==== Records shown

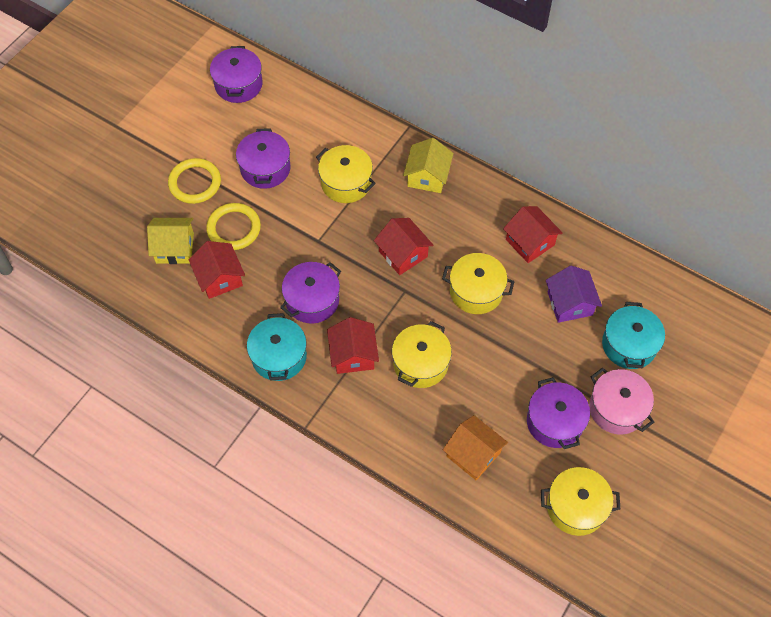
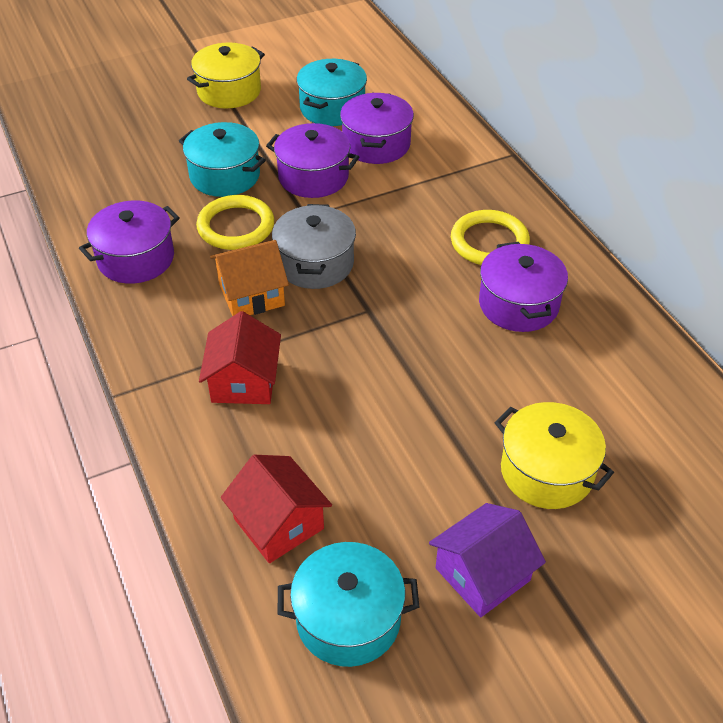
grey pot: 0 -> 1
pink pot: 1 -> 0
red house: 4 -> 2
turquoise pot: 2 -> 3
yellow house: 2 -> 0
yellow pot: 4 -> 2

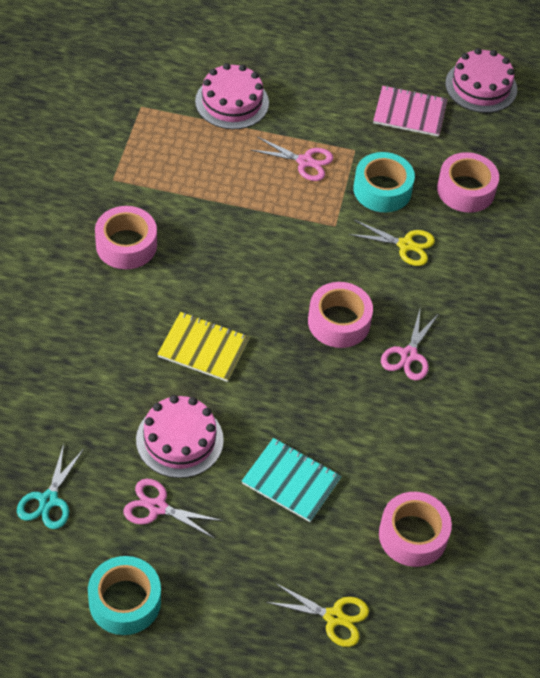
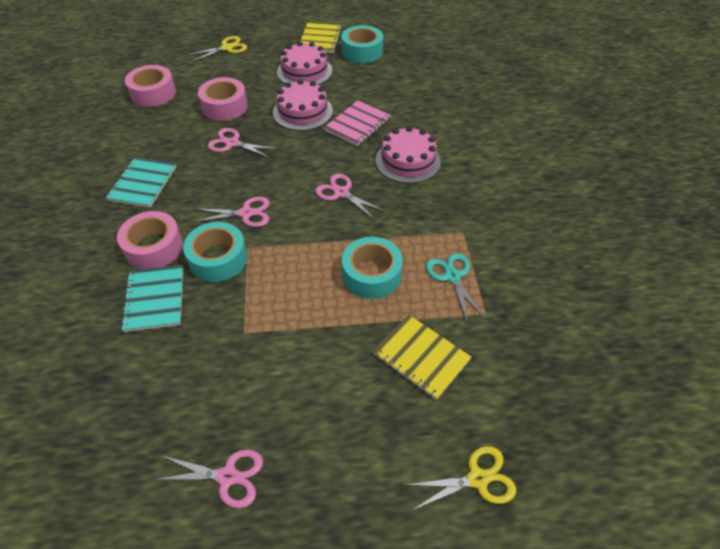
pink scissors: 3 -> 4
pink tape: 4 -> 3
turquoise notebook: 1 -> 2
turquoise tape: 2 -> 3
yellow notebook: 1 -> 2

========

What you need to do - Output an exact copy of the lines beginning at the one that holds "turquoise notebook: 1 -> 2" and running through the final line of the records.

Response to the exercise -
turquoise notebook: 1 -> 2
turquoise tape: 2 -> 3
yellow notebook: 1 -> 2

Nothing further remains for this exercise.